▸ Task requirements
Show every line from the entries that follow which holds the word "none".
**** Extracted data
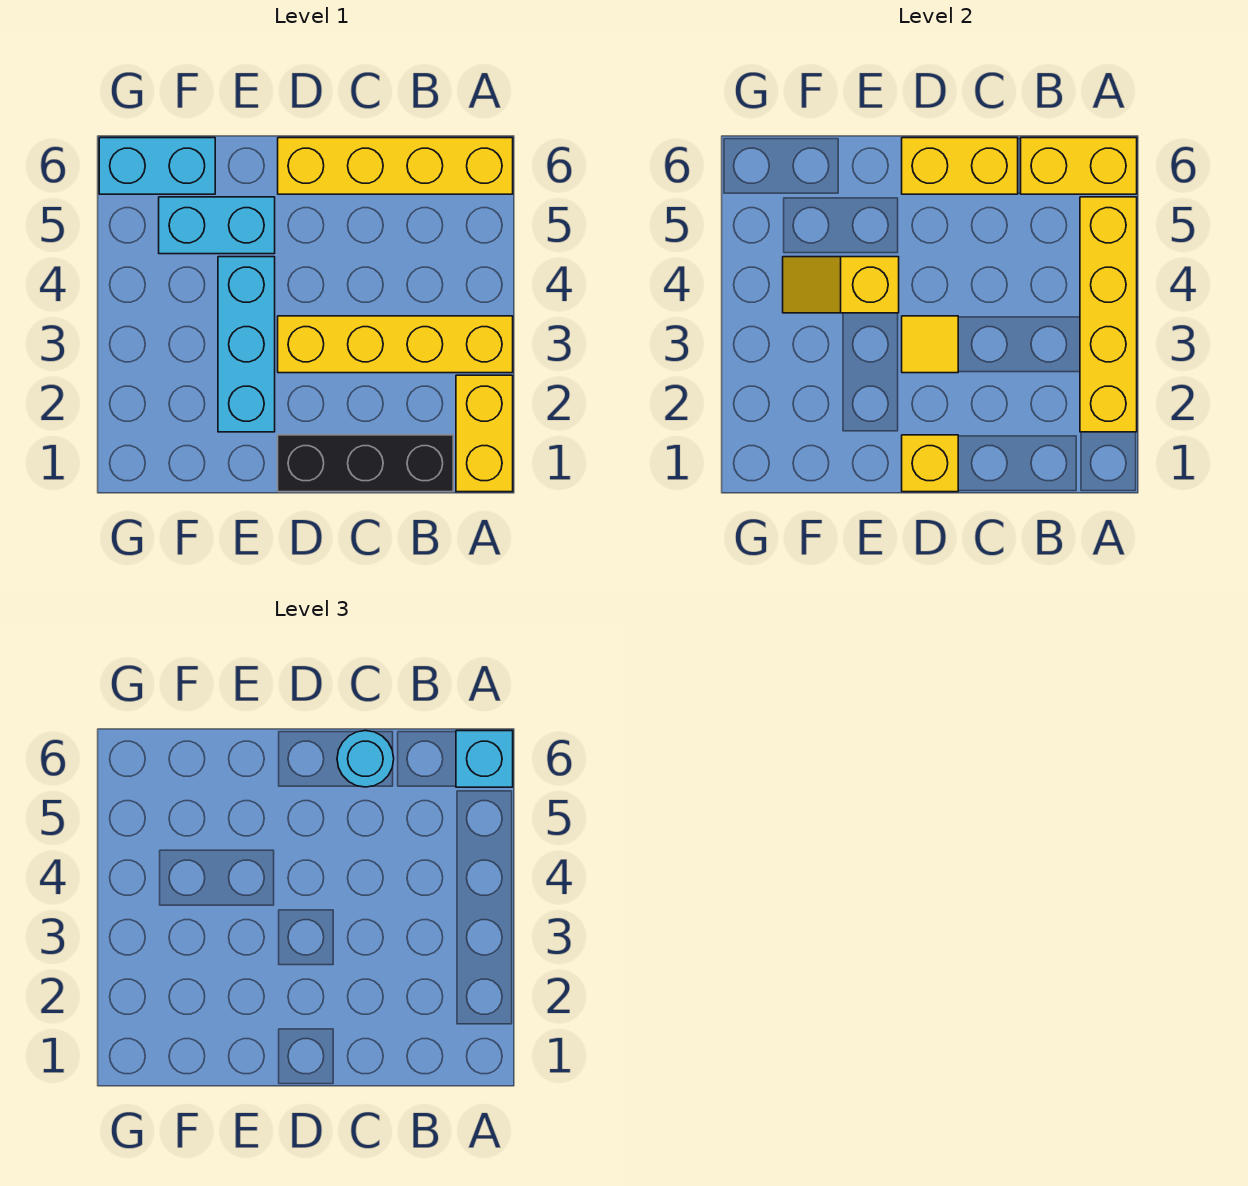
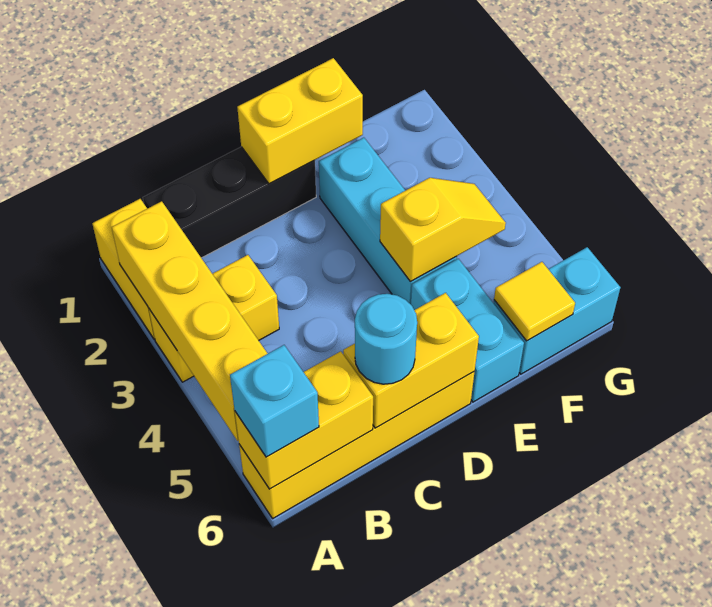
yellow brick A3:D3 level 1 -> yellow brick A3:B3 level 1
yellow brick D1 level 2 -> yellow brick D1:E1 level 2
yellow tile D3 level 2 -> yellow tile F6 level 2
cyan brick E5:F5 level 1 -> cyan brick E5:E6 level 1

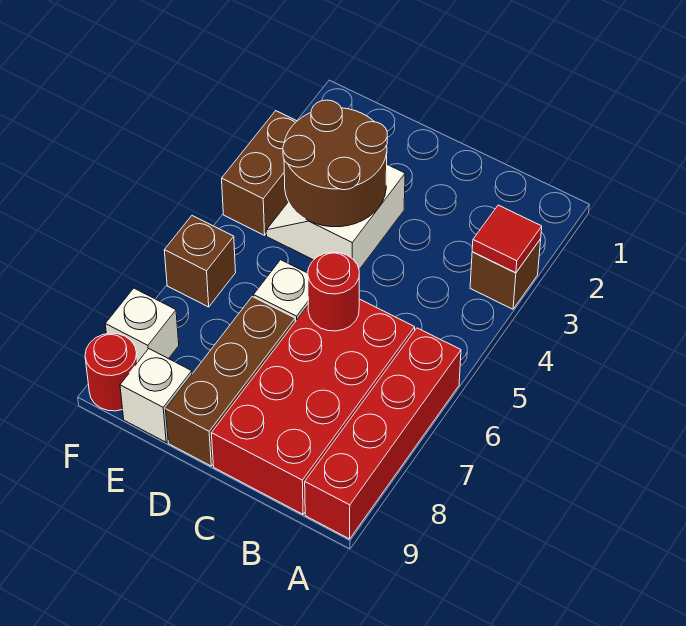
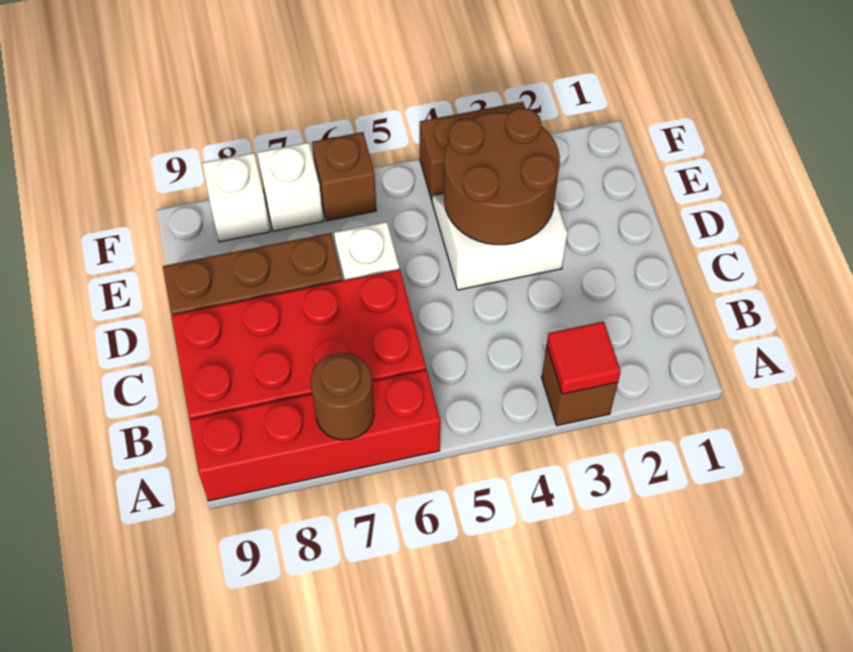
none -> brown round brick A7 level 2
red round brick C6 level 2 -> none
white brick E9 level 1 -> white brick F7 level 1
red round brick F9 level 1 -> none

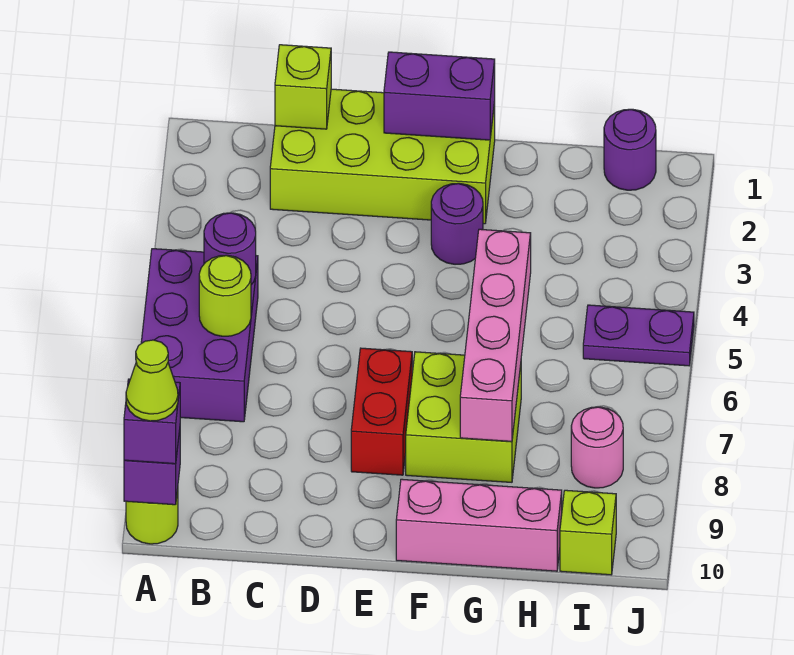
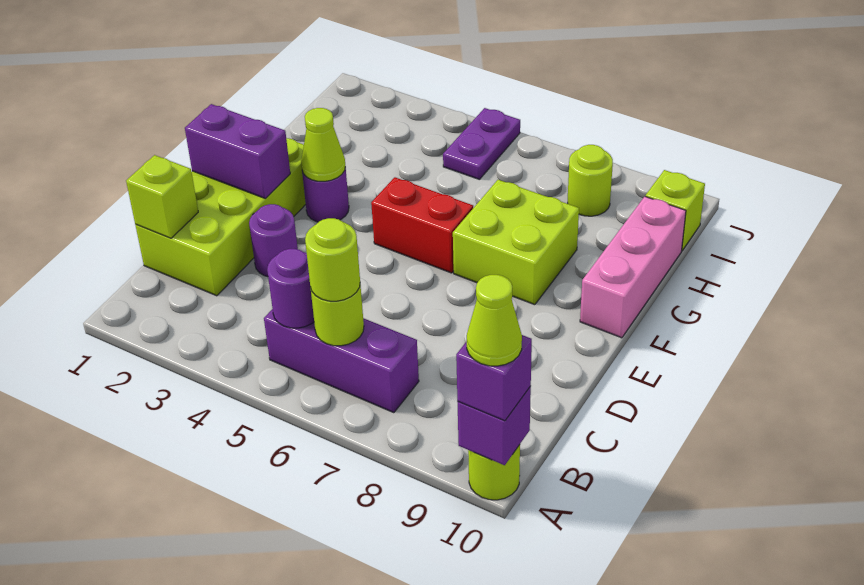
purple brick A5:B7 level 1 -> purple brick B5:B7 level 1
none -> lime round brick B6 level 3
purple brick E1:F1 level 2 -> purple brick E1:E2 level 2
red brick E7:E8 level 1 -> red brick F5:F6 level 1
none -> lime cone F3 level 2
pink brick G5:G8 level 2 -> none
purple round brick I1 level 1 -> purple round brick D3 level 1
pink round brick I8 level 1 -> lime round brick I8 level 1

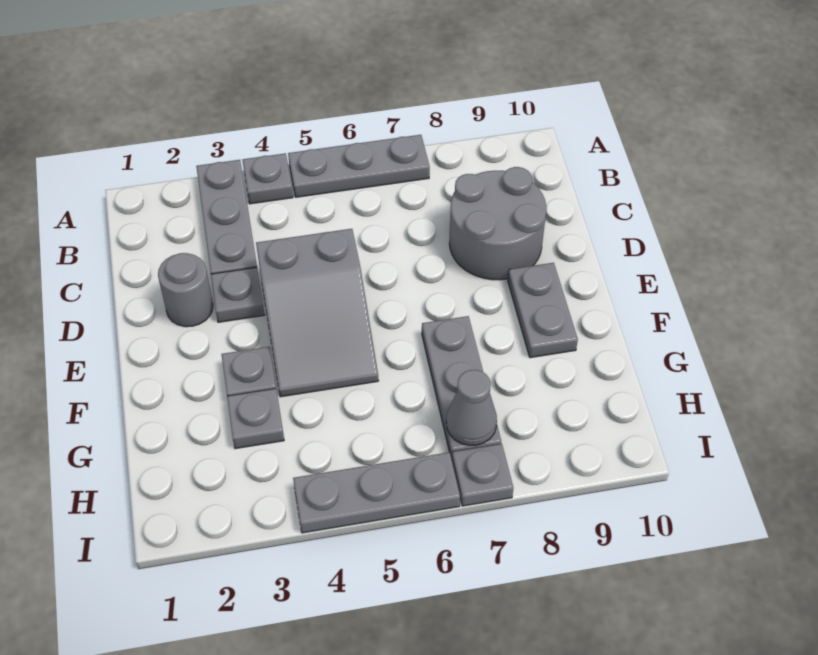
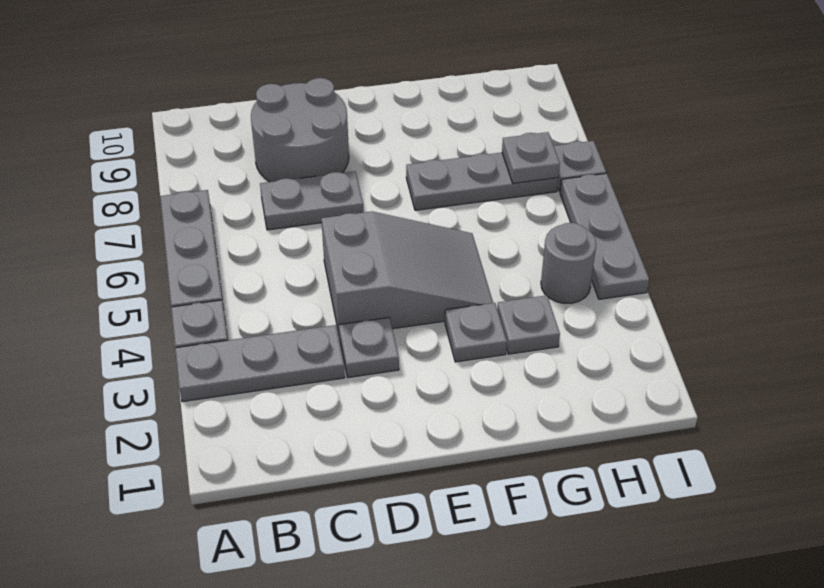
grey round brick D2 level 1 -> grey round brick H4 level 1
grey plate E9:F9 level 1 -> grey plate C7:D7 level 1
grey cone H7 level 2 -> grey plate H7 level 2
********
▸ Response to the exercise
none -> brown round brick A7 level 2
red round brick C6 level 2 -> none
red round brick F9 level 1 -> none
none -> lime round brick B6 level 3
none -> lime cone F3 level 2
pink brick G5:G8 level 2 -> none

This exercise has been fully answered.